[Edit difference data]

******************************

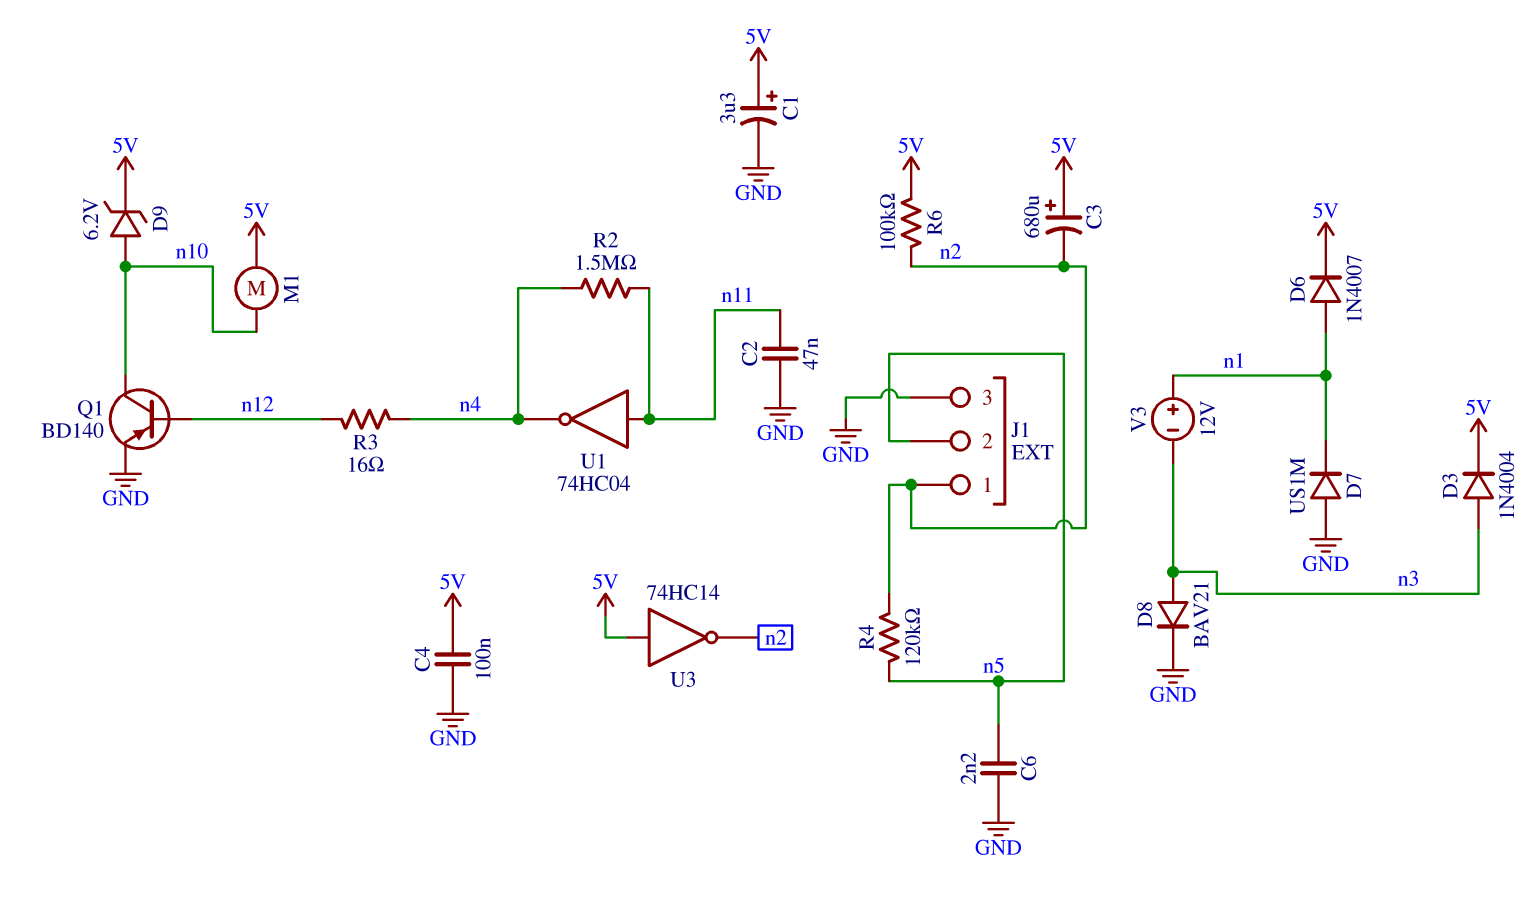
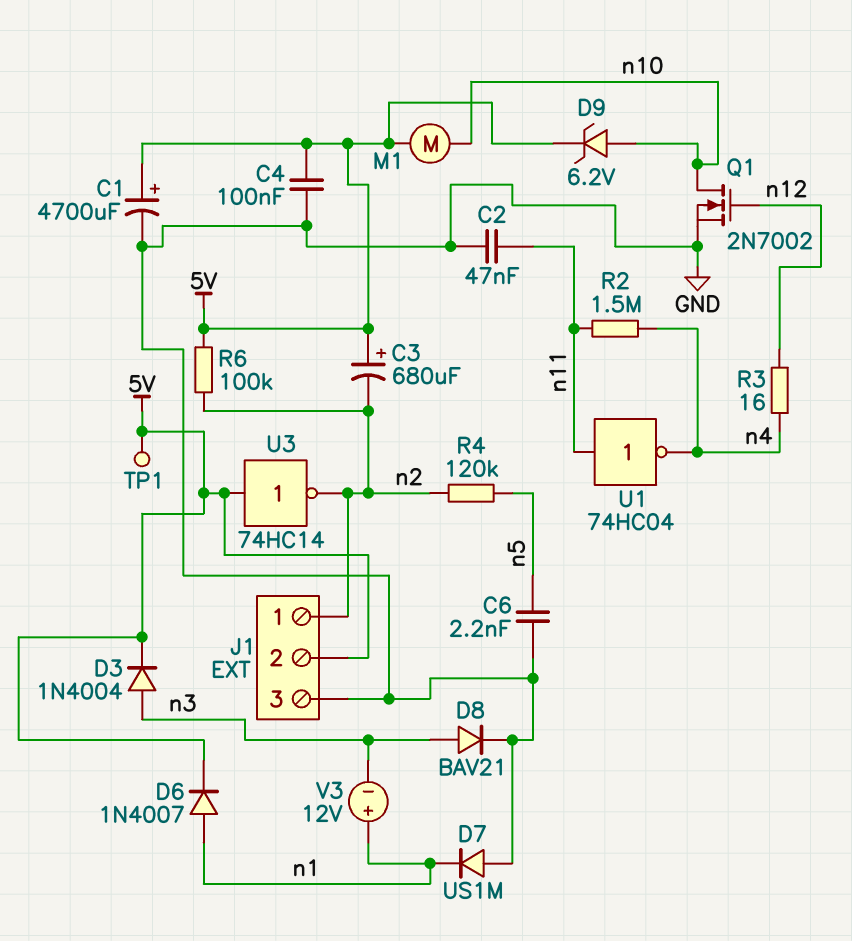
C1: 3.3uF (plus 5V, minus GND) -> 4700uF (plus 5V, minus GND)
J1 pin 2: n5 -> 5V
Q1: PNP BD140 (B n12, C n10, E GND) -> NMOS 2N7002 (G n12, D n10, S GND)
TP1: none -> test point (5V)

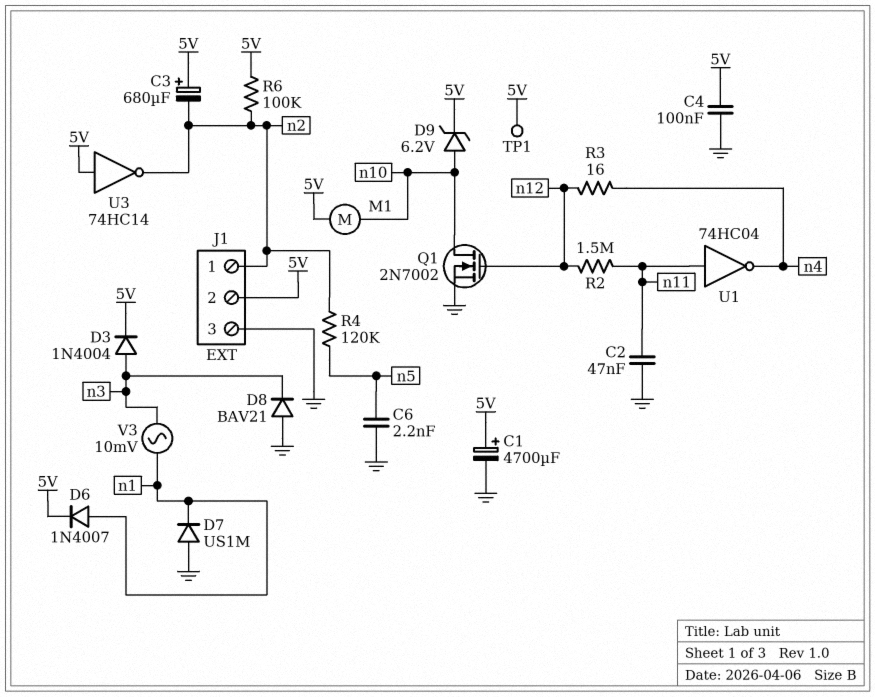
D8: diode BAV21 (A n3, K GND) -> diode BAV21 (A GND, K n3)
R2: 1.5M (n4, n11) -> 1.5M (n11, n12)
V3: 12V (plus n1, minus n3) -> AC 10mV (n1, n3)

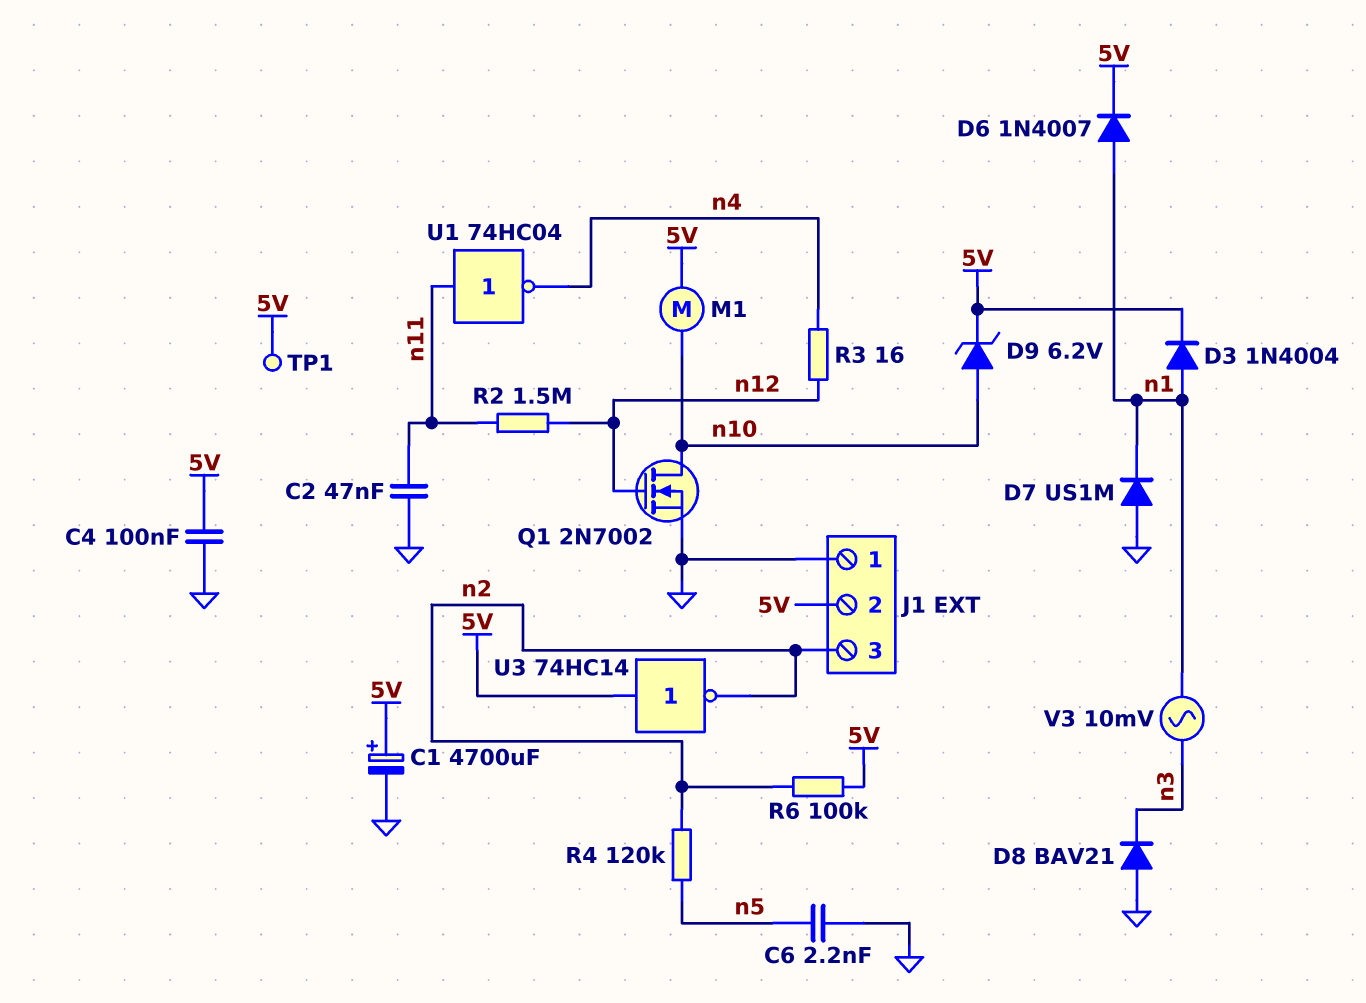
C3: 680uF (plus 5V, minus n2) -> none
D3: diode 1N4004 (A n3, K 5V) -> diode 1N4004 (A n1, K 5V)
J1 pin 1: n2 -> GND
J1 pin 3: GND -> n2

******************************

▶ **EXERCISE OBJECTIVE**
Your answer must be the entries repeated exactly, with no pictures.

▶ **WRITTEN SOLUTION**
C1: 3.3uF (plus 5V, minus GND) -> 4700uF (plus 5V, minus GND)
J1 pin 2: n5 -> 5V
Q1: PNP BD140 (B n12, C n10, E GND) -> NMOS 2N7002 (G n12, D n10, S GND)
TP1: none -> test point (5V)

D8: diode BAV21 (A n3, K GND) -> diode BAV21 (A GND, K n3)
R2: 1.5M (n4, n11) -> 1.5M (n11, n12)
V3: 12V (plus n1, minus n3) -> AC 10mV (n1, n3)

C3: 680uF (plus 5V, minus n2) -> none
D3: diode 1N4004 (A n3, K 5V) -> diode 1N4004 (A n1, K 5V)
J1 pin 1: n2 -> GND
J1 pin 3: GND -> n2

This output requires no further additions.